• [REQUIREMENT] List every line of the records below that contains the string "Violin", copying each such line in full. Treat case as significant.

• [RECORDS SHOWN]
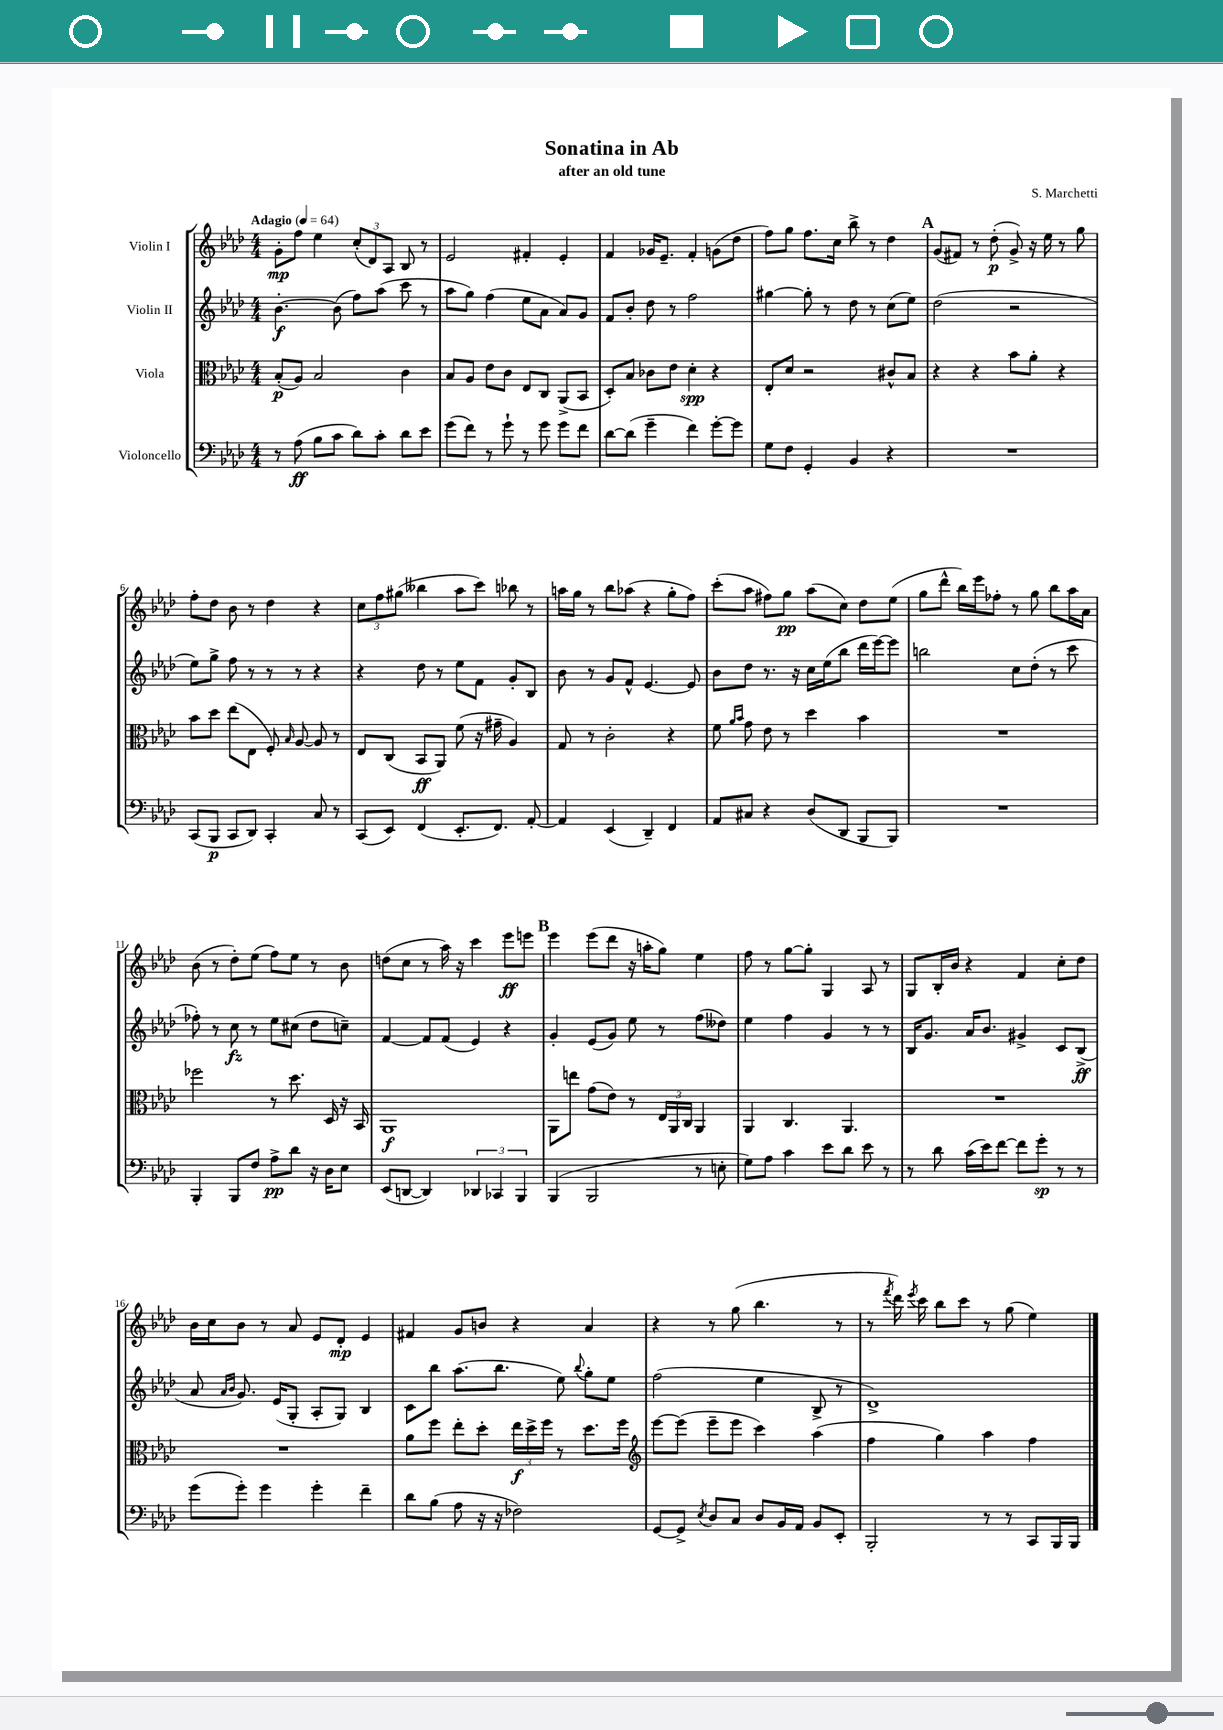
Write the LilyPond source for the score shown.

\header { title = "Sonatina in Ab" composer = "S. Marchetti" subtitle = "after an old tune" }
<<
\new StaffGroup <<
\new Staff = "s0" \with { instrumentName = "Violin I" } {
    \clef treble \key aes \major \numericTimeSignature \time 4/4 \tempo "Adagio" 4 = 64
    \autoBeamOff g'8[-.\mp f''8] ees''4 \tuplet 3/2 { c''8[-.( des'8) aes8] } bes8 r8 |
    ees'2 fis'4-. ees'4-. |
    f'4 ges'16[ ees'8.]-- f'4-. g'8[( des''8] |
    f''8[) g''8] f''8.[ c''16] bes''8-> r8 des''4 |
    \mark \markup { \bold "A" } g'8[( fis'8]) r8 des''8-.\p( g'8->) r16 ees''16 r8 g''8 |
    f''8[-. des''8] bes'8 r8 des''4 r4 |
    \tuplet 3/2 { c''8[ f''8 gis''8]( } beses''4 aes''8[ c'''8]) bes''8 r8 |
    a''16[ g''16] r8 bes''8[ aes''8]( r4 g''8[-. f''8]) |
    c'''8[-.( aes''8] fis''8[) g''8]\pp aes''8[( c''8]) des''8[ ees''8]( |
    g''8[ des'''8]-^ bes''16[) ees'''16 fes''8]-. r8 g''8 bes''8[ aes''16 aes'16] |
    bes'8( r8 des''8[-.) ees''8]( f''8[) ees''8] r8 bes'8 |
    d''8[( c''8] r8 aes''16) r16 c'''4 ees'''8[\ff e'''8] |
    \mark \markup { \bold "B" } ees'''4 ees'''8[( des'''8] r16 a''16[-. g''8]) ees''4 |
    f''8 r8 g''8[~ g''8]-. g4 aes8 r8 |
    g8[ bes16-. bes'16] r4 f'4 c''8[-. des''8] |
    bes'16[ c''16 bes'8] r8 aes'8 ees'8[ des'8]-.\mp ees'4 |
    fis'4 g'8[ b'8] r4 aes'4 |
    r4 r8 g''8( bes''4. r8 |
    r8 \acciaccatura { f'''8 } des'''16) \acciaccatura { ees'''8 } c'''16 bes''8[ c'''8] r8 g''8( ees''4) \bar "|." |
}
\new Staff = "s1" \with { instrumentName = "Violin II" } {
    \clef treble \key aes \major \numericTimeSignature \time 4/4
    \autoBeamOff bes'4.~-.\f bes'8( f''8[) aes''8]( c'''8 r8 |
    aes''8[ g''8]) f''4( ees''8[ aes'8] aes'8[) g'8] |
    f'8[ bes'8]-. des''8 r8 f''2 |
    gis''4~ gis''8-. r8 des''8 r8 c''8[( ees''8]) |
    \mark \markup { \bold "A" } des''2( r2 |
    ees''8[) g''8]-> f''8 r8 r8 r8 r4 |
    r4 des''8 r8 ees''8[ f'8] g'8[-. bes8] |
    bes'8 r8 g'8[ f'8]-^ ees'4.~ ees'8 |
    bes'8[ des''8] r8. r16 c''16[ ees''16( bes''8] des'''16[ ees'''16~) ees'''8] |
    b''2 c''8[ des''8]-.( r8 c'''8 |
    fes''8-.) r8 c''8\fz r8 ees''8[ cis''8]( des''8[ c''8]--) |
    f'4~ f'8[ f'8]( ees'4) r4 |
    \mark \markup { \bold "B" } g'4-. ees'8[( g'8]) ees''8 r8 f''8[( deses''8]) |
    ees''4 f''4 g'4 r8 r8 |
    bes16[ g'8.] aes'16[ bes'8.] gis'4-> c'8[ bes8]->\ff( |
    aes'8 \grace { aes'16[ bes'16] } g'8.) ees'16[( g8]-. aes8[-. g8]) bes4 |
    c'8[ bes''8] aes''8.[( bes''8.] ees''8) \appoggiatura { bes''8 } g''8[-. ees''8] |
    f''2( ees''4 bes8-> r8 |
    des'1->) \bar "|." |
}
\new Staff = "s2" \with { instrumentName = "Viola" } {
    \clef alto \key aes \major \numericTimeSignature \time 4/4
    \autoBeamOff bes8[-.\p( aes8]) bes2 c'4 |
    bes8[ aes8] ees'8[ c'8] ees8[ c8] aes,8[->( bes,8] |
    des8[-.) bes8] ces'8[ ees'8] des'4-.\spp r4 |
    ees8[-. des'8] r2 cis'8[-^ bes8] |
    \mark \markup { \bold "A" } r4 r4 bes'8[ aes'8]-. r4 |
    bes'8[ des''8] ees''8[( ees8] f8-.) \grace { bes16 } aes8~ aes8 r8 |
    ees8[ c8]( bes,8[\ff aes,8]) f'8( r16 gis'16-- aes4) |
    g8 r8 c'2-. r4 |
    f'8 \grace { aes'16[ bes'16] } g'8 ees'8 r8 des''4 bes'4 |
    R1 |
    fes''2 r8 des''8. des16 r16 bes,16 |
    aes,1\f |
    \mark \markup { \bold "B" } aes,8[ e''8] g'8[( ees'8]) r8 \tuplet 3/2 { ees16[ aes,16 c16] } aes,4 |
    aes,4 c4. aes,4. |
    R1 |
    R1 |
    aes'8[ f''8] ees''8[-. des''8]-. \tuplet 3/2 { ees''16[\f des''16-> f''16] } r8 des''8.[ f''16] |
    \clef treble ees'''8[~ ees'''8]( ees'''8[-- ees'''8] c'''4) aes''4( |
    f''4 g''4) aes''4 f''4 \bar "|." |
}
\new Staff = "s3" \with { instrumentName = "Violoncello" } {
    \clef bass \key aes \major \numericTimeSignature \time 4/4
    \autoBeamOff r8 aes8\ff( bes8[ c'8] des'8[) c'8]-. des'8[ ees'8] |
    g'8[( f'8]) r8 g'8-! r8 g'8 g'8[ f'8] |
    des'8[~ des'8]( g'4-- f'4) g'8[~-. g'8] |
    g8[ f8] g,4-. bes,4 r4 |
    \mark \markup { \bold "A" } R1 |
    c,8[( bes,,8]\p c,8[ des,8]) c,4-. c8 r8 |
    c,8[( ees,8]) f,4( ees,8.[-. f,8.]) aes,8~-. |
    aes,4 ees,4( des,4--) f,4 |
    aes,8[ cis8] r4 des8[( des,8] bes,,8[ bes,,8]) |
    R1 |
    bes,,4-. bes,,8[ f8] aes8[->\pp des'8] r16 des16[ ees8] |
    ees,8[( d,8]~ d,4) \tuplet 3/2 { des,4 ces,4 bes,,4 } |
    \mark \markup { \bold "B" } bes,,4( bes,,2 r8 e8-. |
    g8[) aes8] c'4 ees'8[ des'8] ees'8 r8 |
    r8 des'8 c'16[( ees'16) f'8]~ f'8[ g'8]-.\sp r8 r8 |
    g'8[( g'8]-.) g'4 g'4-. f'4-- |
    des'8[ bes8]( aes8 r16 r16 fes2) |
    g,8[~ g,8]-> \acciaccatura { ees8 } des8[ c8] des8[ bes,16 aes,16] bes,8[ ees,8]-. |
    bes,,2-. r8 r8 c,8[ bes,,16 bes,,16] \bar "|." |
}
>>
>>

* * *

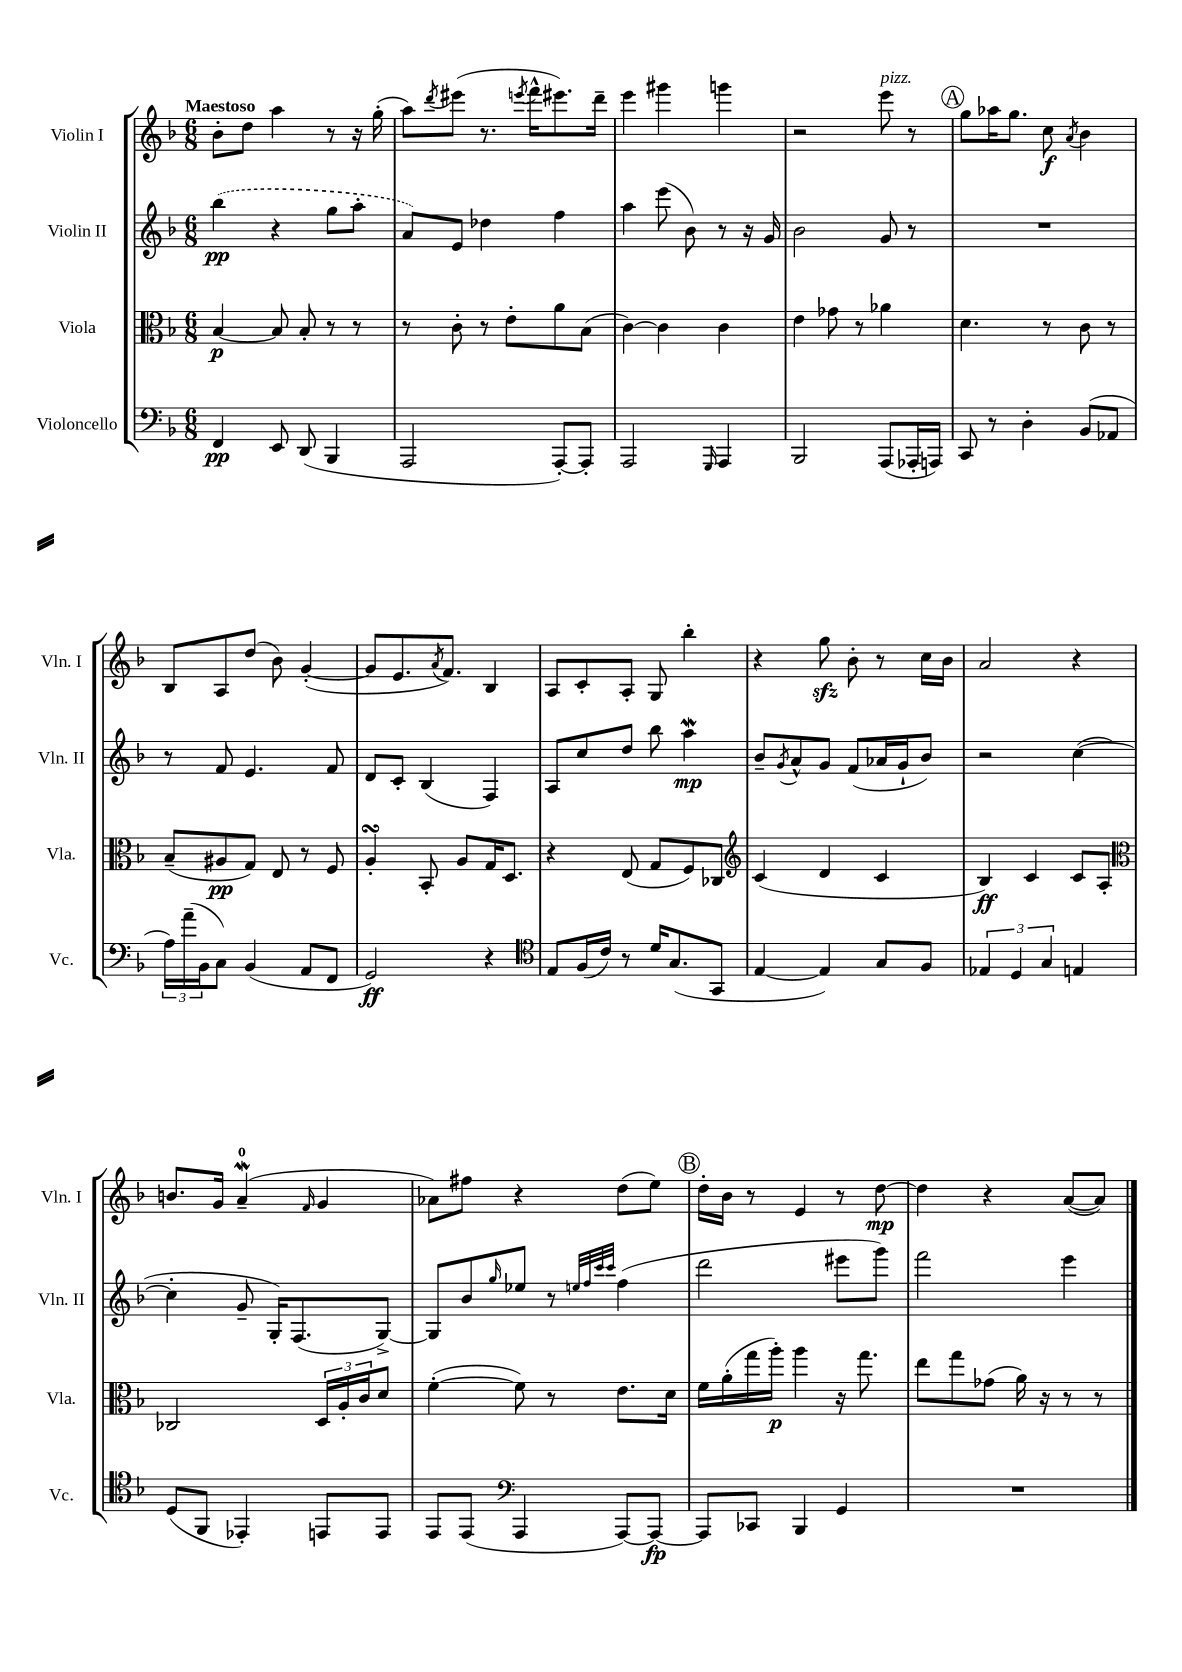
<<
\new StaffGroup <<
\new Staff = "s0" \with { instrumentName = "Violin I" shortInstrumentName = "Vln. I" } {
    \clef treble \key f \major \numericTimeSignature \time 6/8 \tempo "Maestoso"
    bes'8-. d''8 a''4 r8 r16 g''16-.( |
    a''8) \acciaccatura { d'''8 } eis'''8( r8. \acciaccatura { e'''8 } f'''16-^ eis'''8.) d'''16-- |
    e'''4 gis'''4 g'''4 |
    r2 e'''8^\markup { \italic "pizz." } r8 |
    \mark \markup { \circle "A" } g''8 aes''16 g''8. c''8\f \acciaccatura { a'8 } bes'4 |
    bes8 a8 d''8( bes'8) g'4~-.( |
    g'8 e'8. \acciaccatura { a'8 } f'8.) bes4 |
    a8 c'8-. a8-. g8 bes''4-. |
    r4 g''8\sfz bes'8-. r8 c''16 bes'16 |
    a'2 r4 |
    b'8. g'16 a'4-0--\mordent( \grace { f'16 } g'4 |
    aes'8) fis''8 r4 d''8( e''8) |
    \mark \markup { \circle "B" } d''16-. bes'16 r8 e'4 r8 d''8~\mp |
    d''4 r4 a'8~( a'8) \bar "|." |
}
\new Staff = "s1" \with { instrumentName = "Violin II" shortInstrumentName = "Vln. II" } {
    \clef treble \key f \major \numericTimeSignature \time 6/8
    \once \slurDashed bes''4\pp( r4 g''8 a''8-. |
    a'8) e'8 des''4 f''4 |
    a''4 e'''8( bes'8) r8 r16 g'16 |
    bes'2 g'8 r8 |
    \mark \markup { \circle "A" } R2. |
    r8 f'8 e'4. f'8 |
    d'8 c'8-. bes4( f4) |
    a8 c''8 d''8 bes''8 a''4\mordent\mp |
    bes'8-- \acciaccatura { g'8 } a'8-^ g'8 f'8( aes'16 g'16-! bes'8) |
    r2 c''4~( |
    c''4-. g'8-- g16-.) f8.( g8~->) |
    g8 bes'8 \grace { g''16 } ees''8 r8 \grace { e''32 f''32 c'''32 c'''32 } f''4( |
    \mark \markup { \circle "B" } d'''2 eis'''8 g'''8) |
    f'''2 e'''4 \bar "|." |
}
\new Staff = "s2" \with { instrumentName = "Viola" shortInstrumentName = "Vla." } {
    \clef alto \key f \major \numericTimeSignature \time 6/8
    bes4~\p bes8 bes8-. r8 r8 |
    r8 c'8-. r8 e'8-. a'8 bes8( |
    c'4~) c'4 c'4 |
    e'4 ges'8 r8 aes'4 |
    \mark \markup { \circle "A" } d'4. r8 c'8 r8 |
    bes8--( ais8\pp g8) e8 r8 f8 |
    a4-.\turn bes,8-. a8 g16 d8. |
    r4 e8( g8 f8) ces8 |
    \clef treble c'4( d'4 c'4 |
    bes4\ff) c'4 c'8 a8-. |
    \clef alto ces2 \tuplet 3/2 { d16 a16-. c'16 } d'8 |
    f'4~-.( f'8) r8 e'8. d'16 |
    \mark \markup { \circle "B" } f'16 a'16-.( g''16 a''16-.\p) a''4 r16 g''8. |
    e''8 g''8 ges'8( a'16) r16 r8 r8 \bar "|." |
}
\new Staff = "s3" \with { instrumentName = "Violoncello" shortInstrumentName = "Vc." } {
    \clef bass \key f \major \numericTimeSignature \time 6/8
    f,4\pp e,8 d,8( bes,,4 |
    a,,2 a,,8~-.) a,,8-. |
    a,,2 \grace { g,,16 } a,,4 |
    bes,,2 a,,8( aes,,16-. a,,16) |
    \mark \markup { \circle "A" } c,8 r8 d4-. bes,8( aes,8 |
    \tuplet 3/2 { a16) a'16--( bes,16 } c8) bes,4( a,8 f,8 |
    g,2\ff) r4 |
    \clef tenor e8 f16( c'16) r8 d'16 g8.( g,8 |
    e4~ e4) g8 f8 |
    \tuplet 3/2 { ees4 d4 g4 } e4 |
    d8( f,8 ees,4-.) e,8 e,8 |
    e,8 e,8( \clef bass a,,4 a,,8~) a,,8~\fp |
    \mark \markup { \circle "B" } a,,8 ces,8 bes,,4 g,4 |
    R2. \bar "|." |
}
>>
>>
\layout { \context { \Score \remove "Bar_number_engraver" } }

• [EXPECTED OUTPUT]
\new Staff = "s0" \with { instrumentName = "Violin I" } {
\new Staff = "s1" \with { instrumentName = "Violin II" } {
\new Staff = "s0" \with { instrumentName = "Violin I" shortInstrumentName = "Vln. I" } {
\new Staff = "s1" \with { instrumentName = "Violin II" shortInstrumentName = "Vln. II" } {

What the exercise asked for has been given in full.